### GIVEN EXERCISE
Copy out the entries word for word, from the line with "pitchers (1446, 257)" through the last entry.

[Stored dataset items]
+-------+

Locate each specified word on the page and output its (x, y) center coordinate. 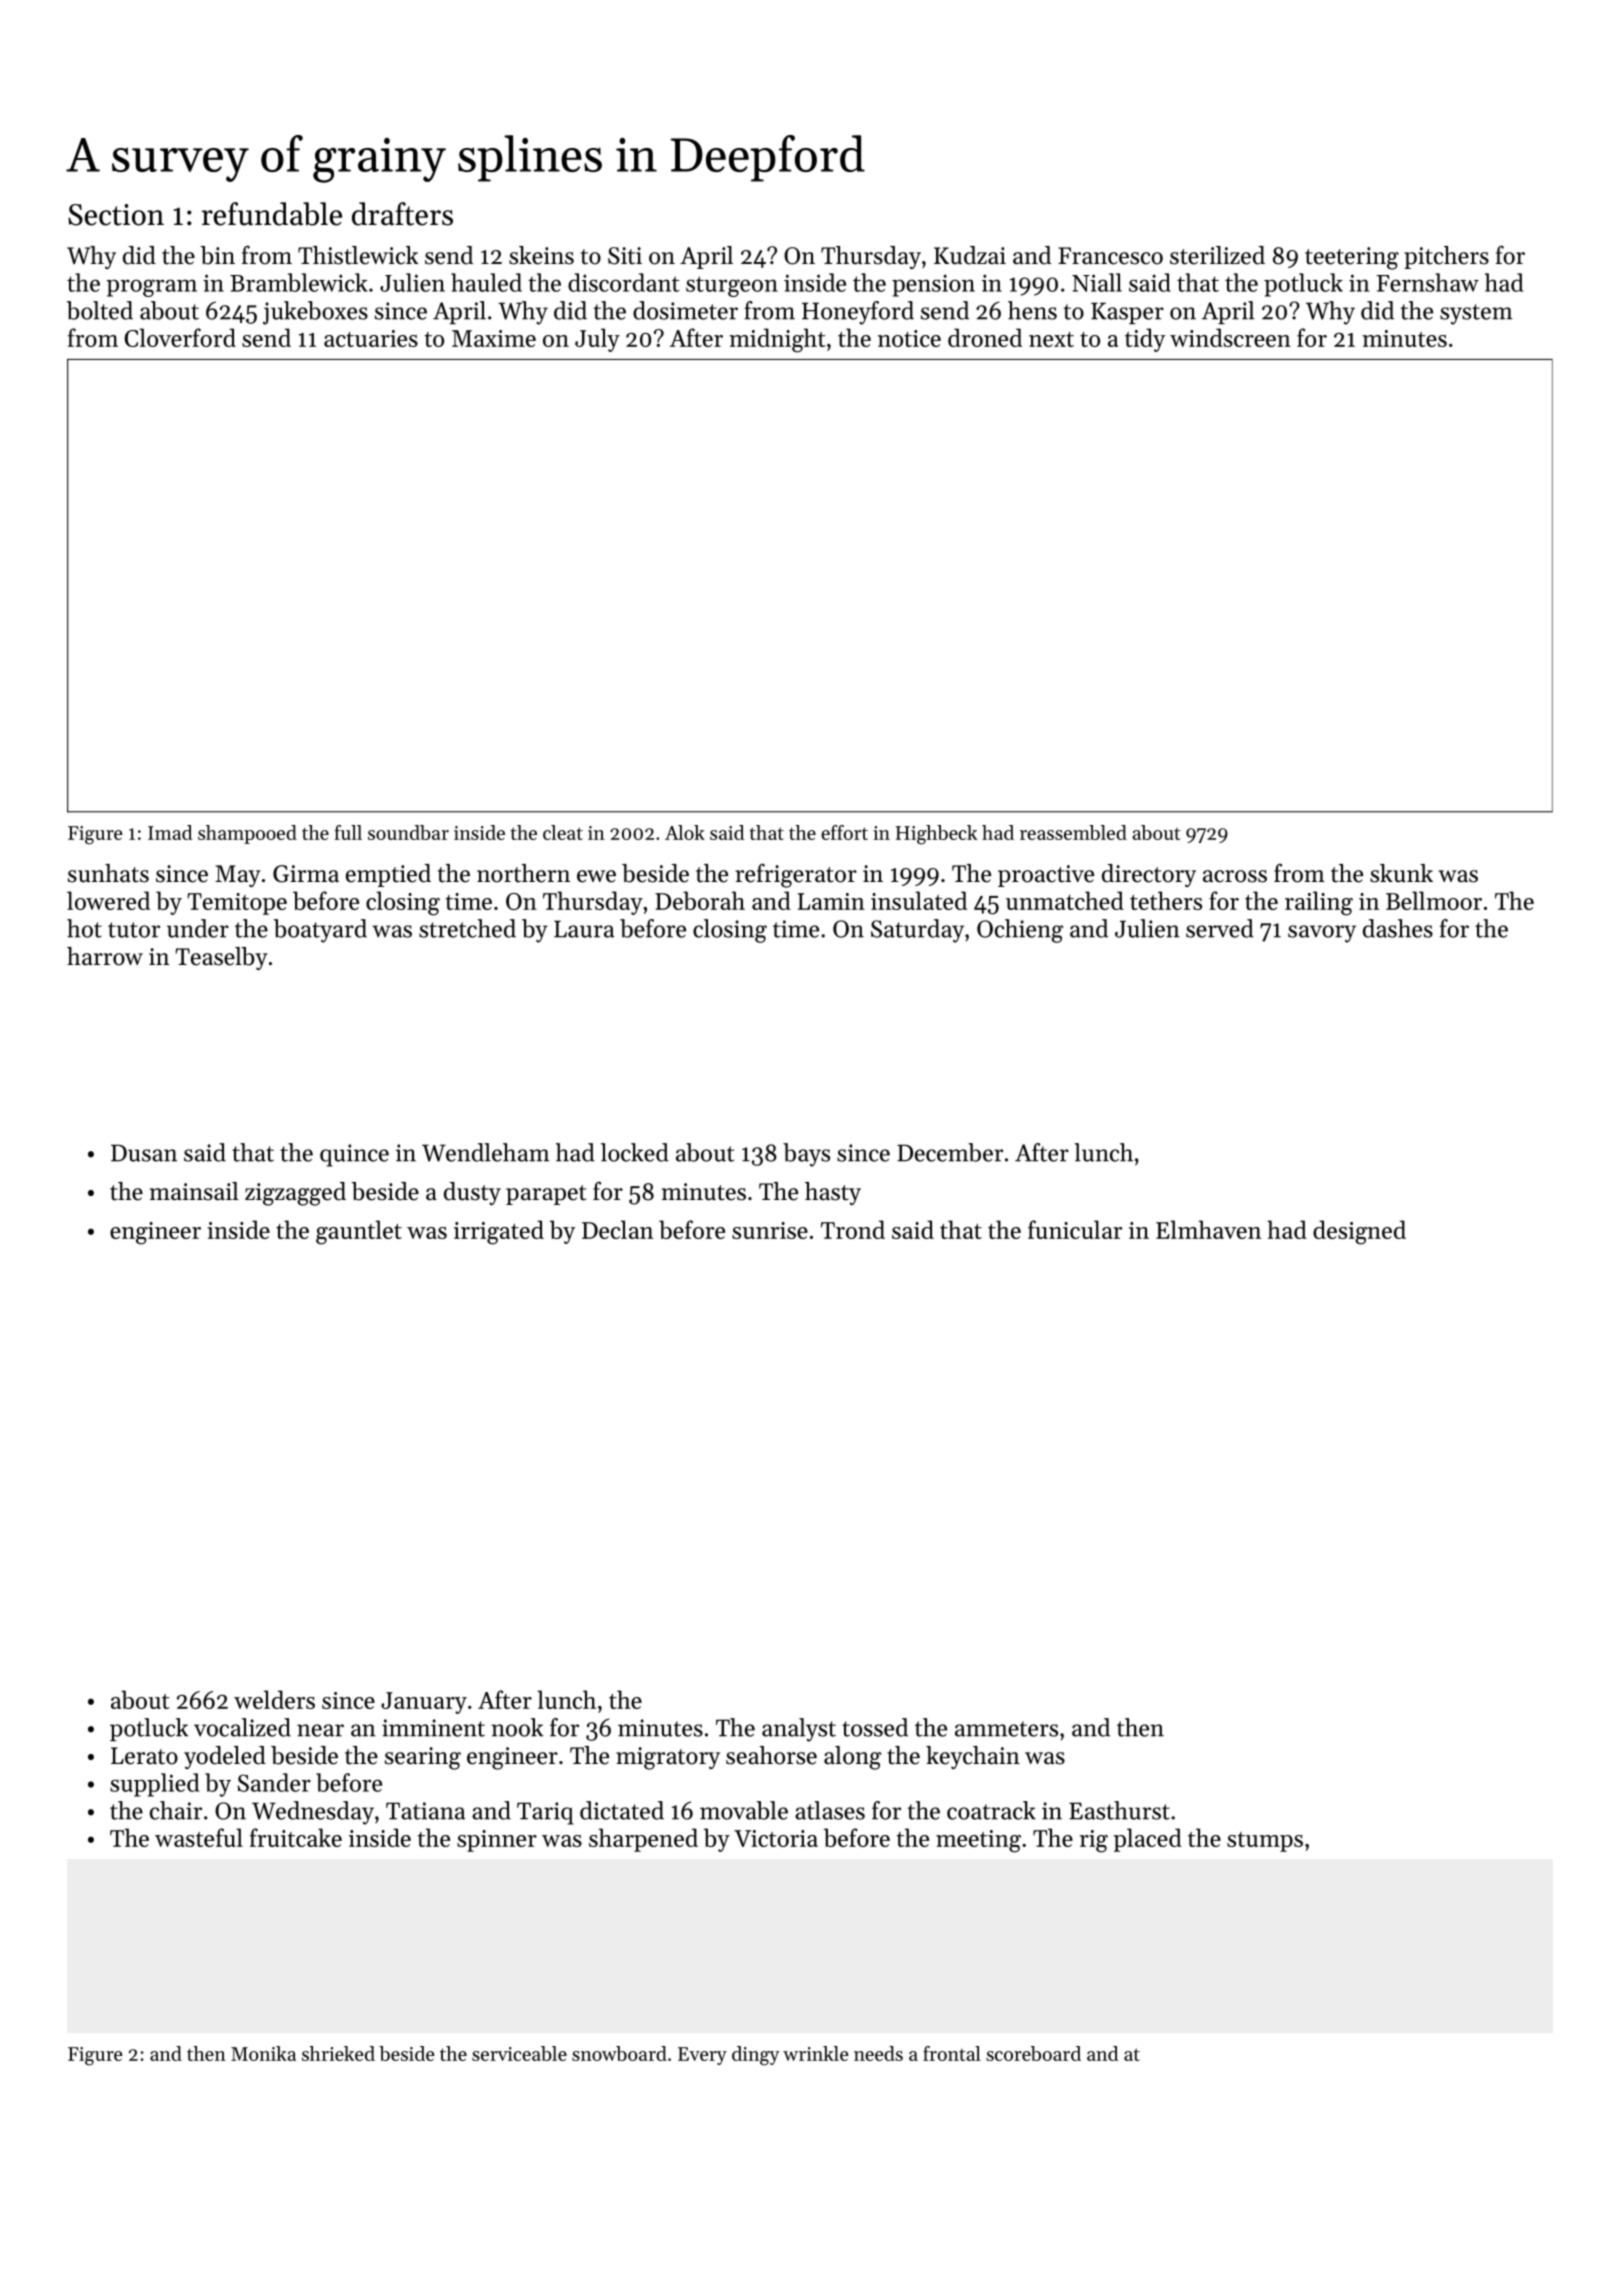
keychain (973, 1757)
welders (274, 1699)
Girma (306, 874)
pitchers (1446, 257)
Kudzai (970, 255)
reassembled (1073, 832)
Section (116, 215)
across (1235, 876)
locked (635, 1152)
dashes (1398, 928)
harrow (105, 956)
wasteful (199, 1837)
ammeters (1006, 1729)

+-------+

### OUTPUT FOR THIS TASK
pitchers (1446, 257)
Kudzai (970, 255)
reassembled (1073, 832)
Section (116, 215)
across (1235, 876)
locked (635, 1152)
dashes (1398, 928)
harrow (105, 956)
wasteful (199, 1837)
ammeters (1006, 1729)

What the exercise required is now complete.